[BEGIN Materials provided]

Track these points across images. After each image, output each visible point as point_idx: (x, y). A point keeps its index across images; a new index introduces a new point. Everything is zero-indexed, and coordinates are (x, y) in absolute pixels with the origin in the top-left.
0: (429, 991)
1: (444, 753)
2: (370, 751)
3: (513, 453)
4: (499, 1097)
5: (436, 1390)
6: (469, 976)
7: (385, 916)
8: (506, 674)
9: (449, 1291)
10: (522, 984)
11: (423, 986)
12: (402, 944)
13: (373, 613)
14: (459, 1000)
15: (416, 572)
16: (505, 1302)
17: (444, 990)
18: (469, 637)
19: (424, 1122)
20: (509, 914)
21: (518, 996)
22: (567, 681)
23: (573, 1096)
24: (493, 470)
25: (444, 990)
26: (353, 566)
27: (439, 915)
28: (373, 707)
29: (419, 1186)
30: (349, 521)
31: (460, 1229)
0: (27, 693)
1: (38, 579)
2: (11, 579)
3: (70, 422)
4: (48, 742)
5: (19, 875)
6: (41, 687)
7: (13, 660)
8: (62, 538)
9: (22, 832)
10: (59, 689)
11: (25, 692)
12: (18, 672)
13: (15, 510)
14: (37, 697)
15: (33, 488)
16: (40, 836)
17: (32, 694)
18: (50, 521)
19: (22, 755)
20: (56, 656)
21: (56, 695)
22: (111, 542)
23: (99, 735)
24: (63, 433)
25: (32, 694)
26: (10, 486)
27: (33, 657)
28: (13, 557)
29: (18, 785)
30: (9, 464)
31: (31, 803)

[END Materials provided]

### [Problem description]
Present the data above as a Markdown table with the columns Row and Line, numbering each non-blank line in sequence and omitting any blank lines.

### [Complete answer]
| Row | Line |
|---|---|
| 1 | Track these points across images. After each image, output each visible point as point_idx: (x, y). A point keeps its index across images; a new index introduces a new point. Everything is zero-indexed, and coordinates are (x, y) in absolute pixels with the origin in the top-left. |
| 2 | 0: (429, 991) |
| 3 | 1: (444, 753) |
| 4 | 2: (370, 751) |
| 5 | 3: (513, 453) |
| 6 | 4: (499, 1097) |
| 7 | 5: (436, 1390) |
| 8 | 6: (469, 976) |
| 9 | 7: (385, 916) |
| 10 | 8: (506, 674) |
| 11 | 9: (449, 1291) |
| 12 | 10: (522, 984) |
| 13 | 11: (423, 986) |
| 14 | 12: (402, 944) |
| 15 | 13: (373, 613) |
| 16 | 14: (459, 1000) |
| 17 | 15: (416, 572) |
| 18 | 16: (505, 1302) |
| 19 | 17: (444, 990) |
| 20 | 18: (469, 637) |
| 21 | 19: (424, 1122) |
| 22 | 20: (509, 914) |
| 23 | 21: (518, 996) |
| 24 | 22: (567, 681) |
| 25 | 23: (573, 1096) |
| 26 | 24: (493, 470) |
| 27 | 25: (444, 990) |
| 28 | 26: (353, 566) |
| 29 | 27: (439, 915) |
| 30 | 28: (373, 707) |
| 31 | 29: (419, 1186) |
| 32 | 30: (349, 521) |
| 33 | 31: (460, 1229) |
| 34 | 0: (27, 693) |
| 35 | 1: (38, 579) |
| 36 | 2: (11, 579) |
| 37 | 3: (70, 422) |
| 38 | 4: (48, 742) |
| 39 | 5: (19, 875) |
| 40 | 6: (41, 687) |
| 41 | 7: (13, 660) |
| 42 | 8: (62, 538) |
| 43 | 9: (22, 832) |
| 44 | 10: (59, 689) |
| 45 | 11: (25, 692) |
| 46 | 12: (18, 672) |
| 47 | 13: (15, 510) |
| 48 | 14: (37, 697) |
| 49 | 15: (33, 488) |
| 50 | 16: (40, 836) |
| 51 | 17: (32, 694) |
| 52 | 18: (50, 521) |
| 53 | 19: (22, 755) |
| 54 | 20: (56, 656) |
| 55 | 21: (56, 695) |
| 56 | 22: (111, 542) |
| 57 | 23: (99, 735) |
| 58 | 24: (63, 433) |
| 59 | 25: (32, 694) |
| 60 | 26: (10, 486) |
| 61 | 27: (33, 657) |
| 62 | 28: (13, 557) |
| 63 | 29: (18, 785) |
| 64 | 30: (9, 464) |
| 65 | 31: (31, 803) |